_PROBLEM_
Return the lines from the one containing "D8: LED orange" to the end of the material, both end lines included, exactly and with nothing else.

_DATASET EXCERPTS_

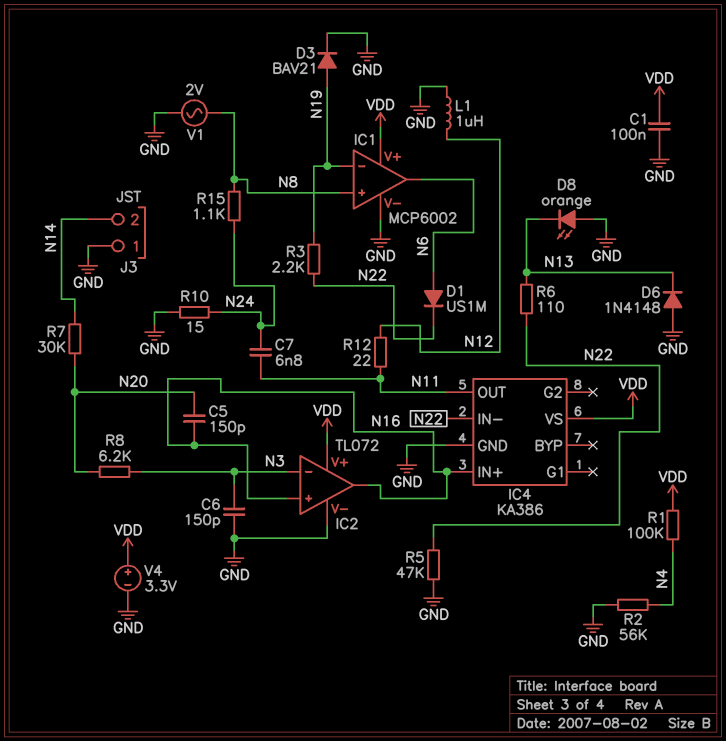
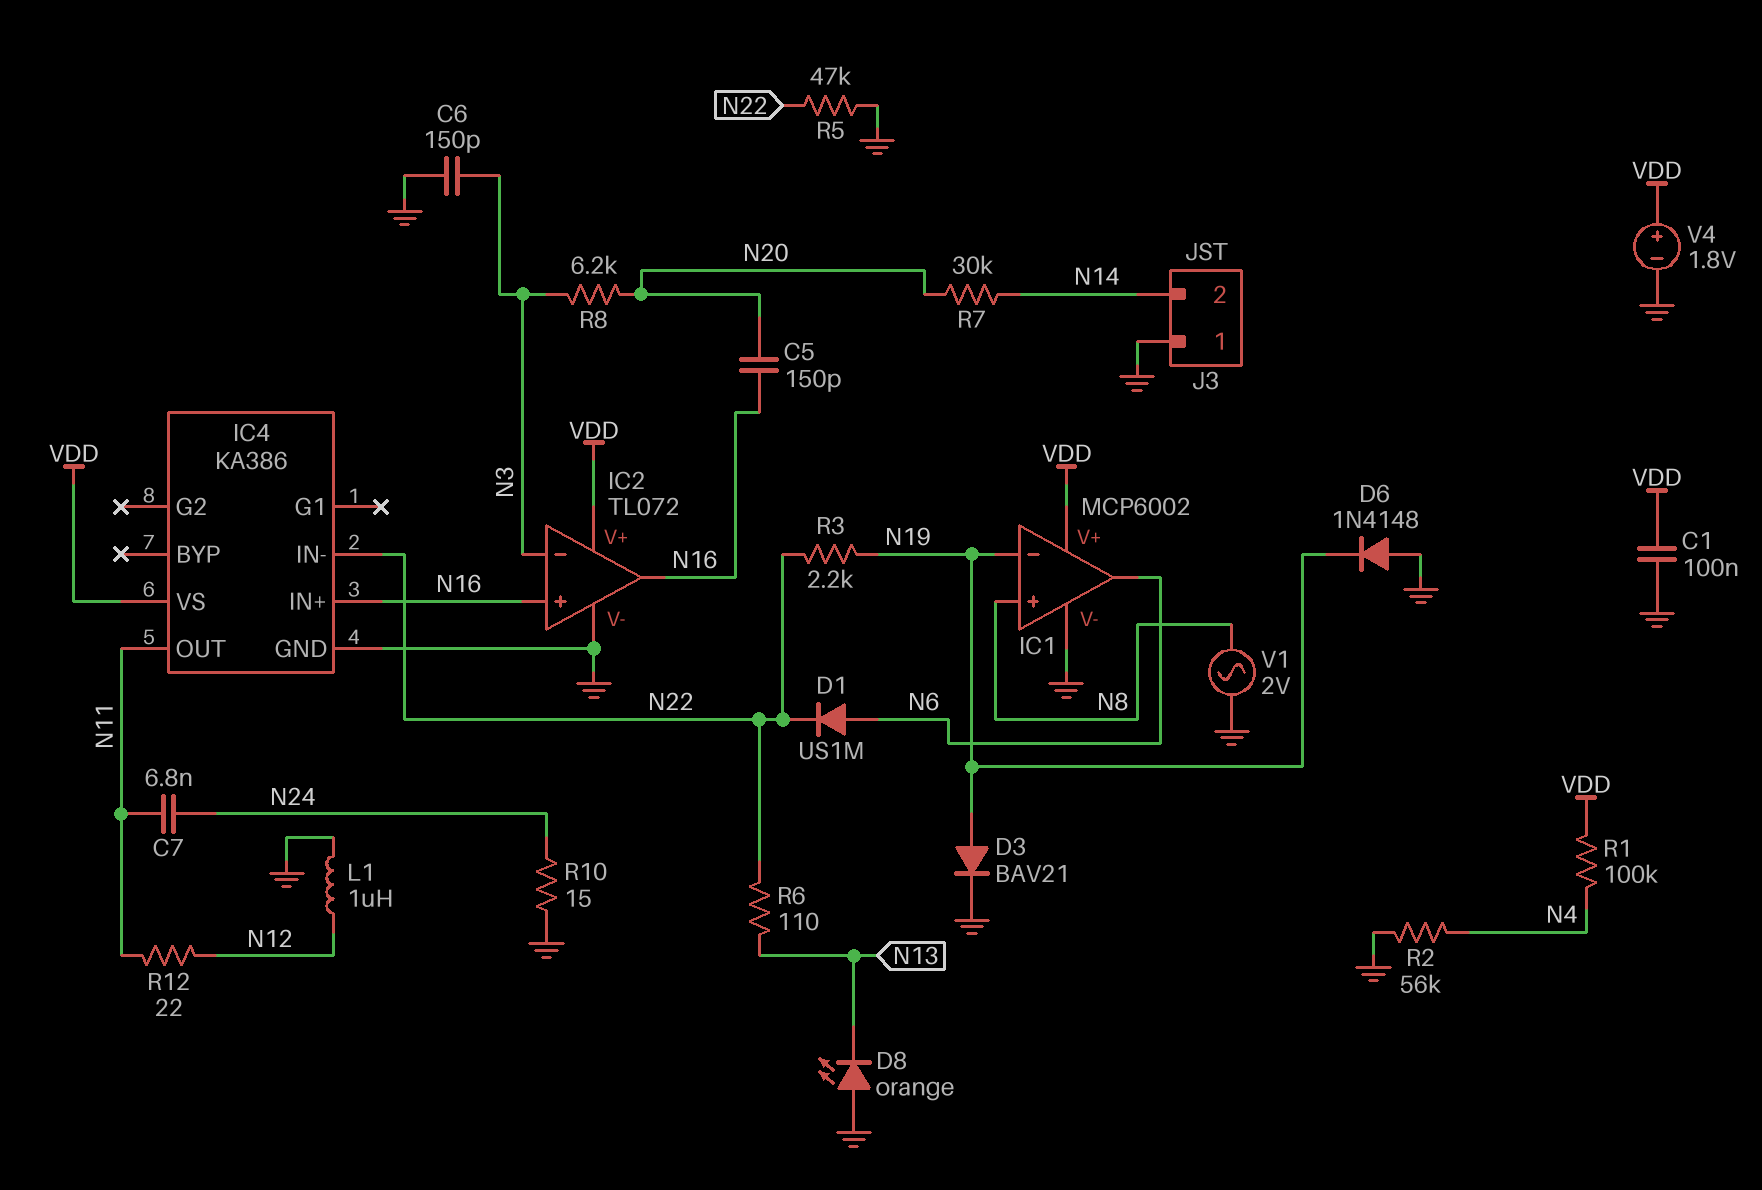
D6: diode 1N4148 (A GND, K N13) -> diode 1N4148 (A GND, K N19)
R15: 1.1k (N8, N24) -> none
V4: 3.3V (plus VDD, minus GND) -> 1.8V (plus VDD, minus GND)

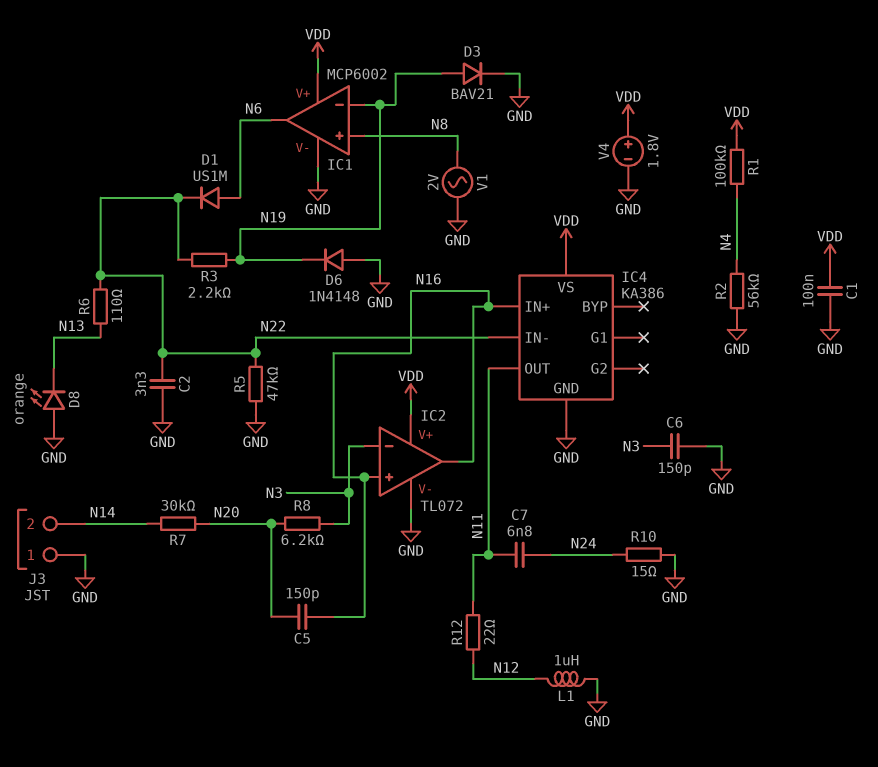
C2: none -> 3.3nF (GND, N22)

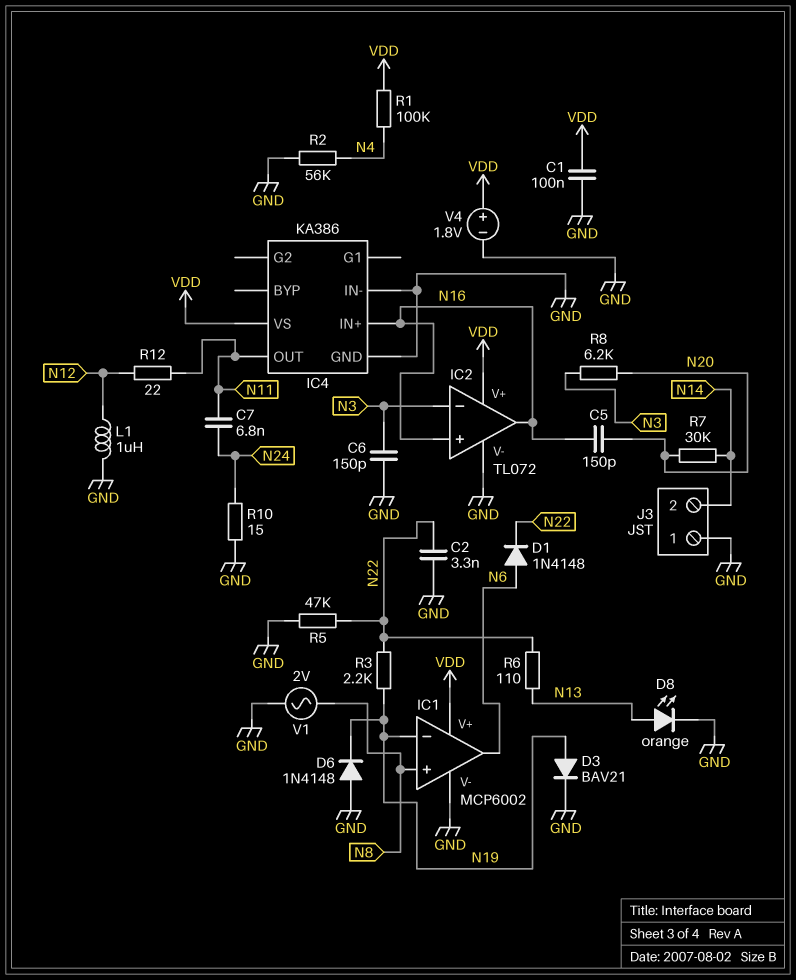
D1: diode US1M (A N6, K N22) -> diode 1N4148 (A N6, K N22)
D8: LED orange (A GND, K N13) -> LED orange (A N13, K GND)
IC4 pin IN-: N22 -> GND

_RESPONSE AREA_
D8: LED orange (A GND, K N13) -> LED orange (A N13, K GND)
IC4 pin IN-: N22 -> GND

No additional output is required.